**Extracted material**

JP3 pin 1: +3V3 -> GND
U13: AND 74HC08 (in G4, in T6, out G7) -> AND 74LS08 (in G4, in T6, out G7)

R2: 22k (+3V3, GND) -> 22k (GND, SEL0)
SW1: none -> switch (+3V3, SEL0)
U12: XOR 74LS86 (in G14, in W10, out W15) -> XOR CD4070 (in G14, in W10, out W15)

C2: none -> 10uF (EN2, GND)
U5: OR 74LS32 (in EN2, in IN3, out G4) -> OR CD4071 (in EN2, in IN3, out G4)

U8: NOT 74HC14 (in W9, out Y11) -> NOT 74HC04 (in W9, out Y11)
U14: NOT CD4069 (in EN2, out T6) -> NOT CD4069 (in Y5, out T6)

* * *

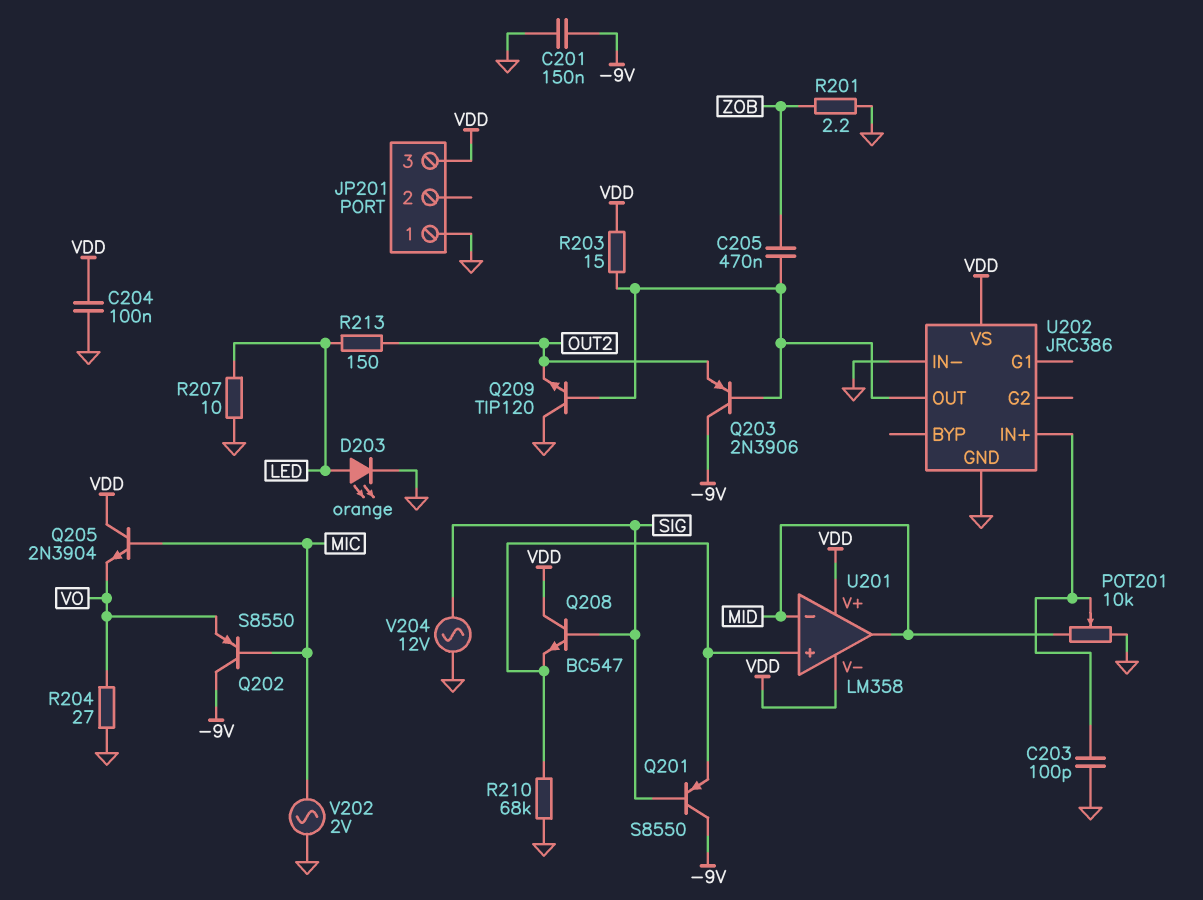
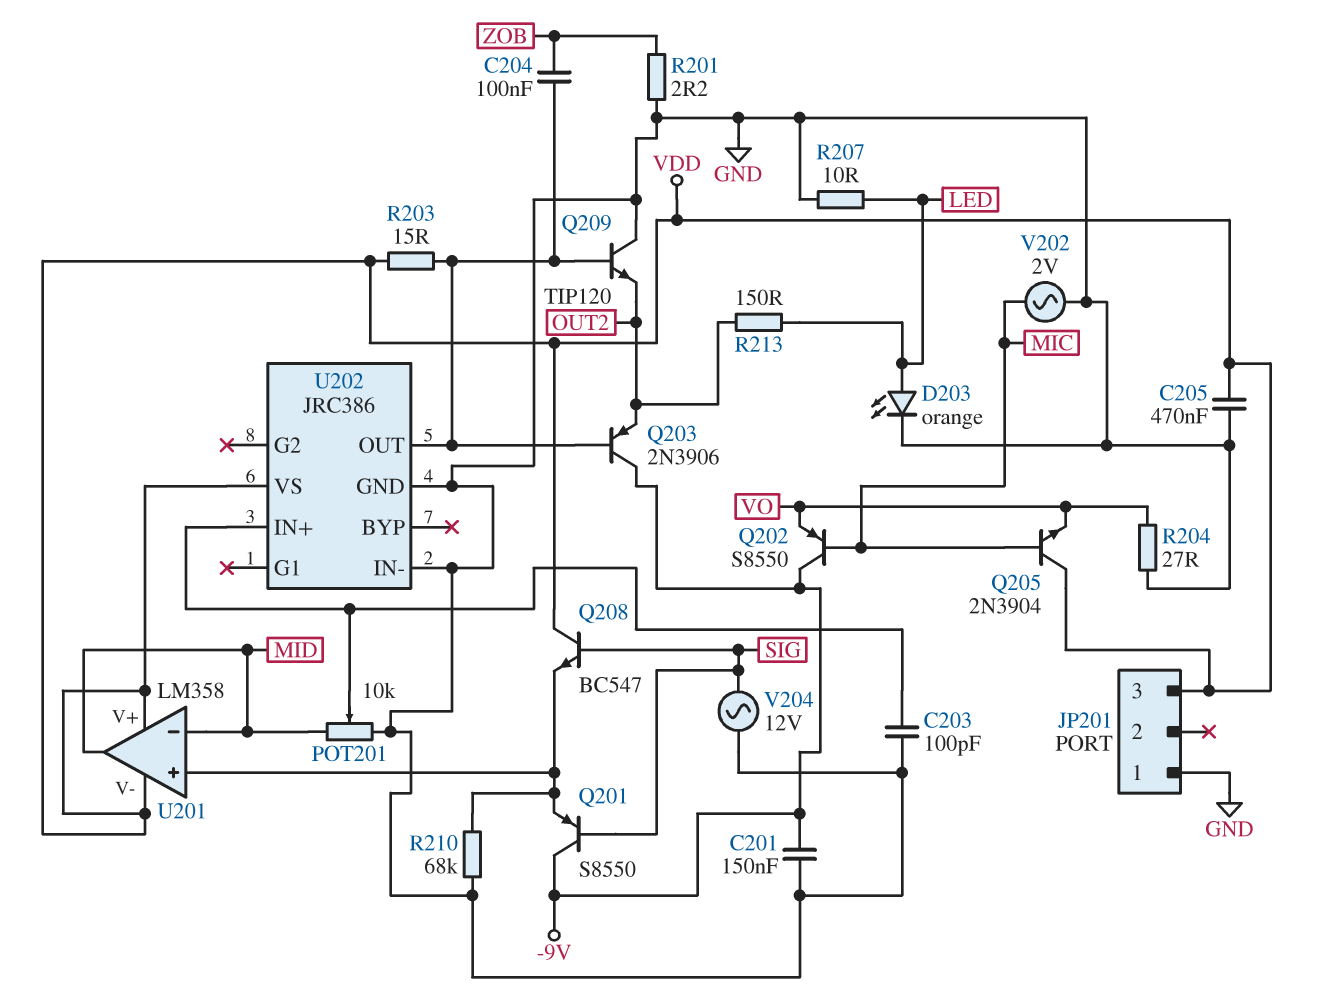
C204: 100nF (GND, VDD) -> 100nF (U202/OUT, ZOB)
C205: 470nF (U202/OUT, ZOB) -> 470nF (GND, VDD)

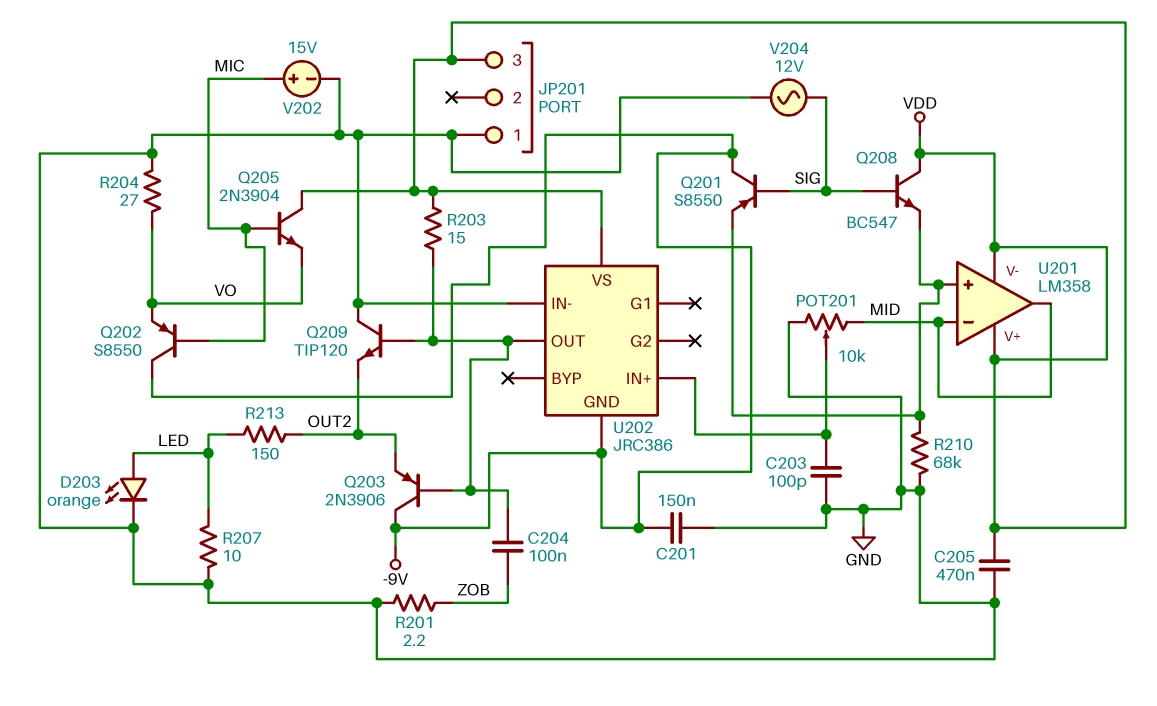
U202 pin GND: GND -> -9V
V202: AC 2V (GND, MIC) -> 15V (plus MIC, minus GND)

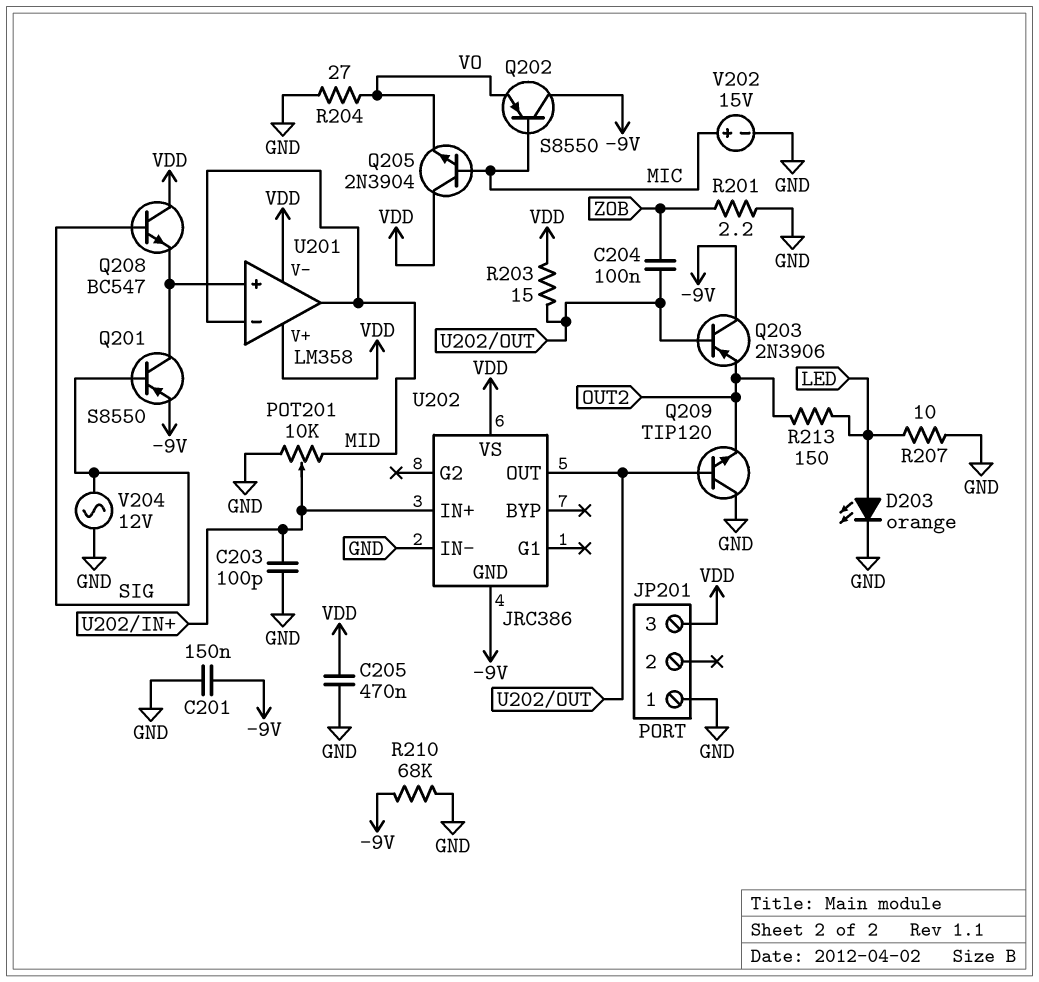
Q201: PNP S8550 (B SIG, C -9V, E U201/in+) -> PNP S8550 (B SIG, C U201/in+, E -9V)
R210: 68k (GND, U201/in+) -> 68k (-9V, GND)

**What you should do**
Above are the records. Print exactly, and only, the lines from the line with "R2: 22k (+3V3, GND) -> 22k (GND, SEL0)" to the line with "U14: NOT CD4069", both inclusive.

**Solution**
R2: 22k (+3V3, GND) -> 22k (GND, SEL0)
SW1: none -> switch (+3V3, SEL0)
U12: XOR 74LS86 (in G14, in W10, out W15) -> XOR CD4070 (in G14, in W10, out W15)

C2: none -> 10uF (EN2, GND)
U5: OR 74LS32 (in EN2, in IN3, out G4) -> OR CD4071 (in EN2, in IN3, out G4)

U8: NOT 74HC14 (in W9, out Y11) -> NOT 74HC04 (in W9, out Y11)
U14: NOT CD4069 (in EN2, out T6) -> NOT CD4069 (in Y5, out T6)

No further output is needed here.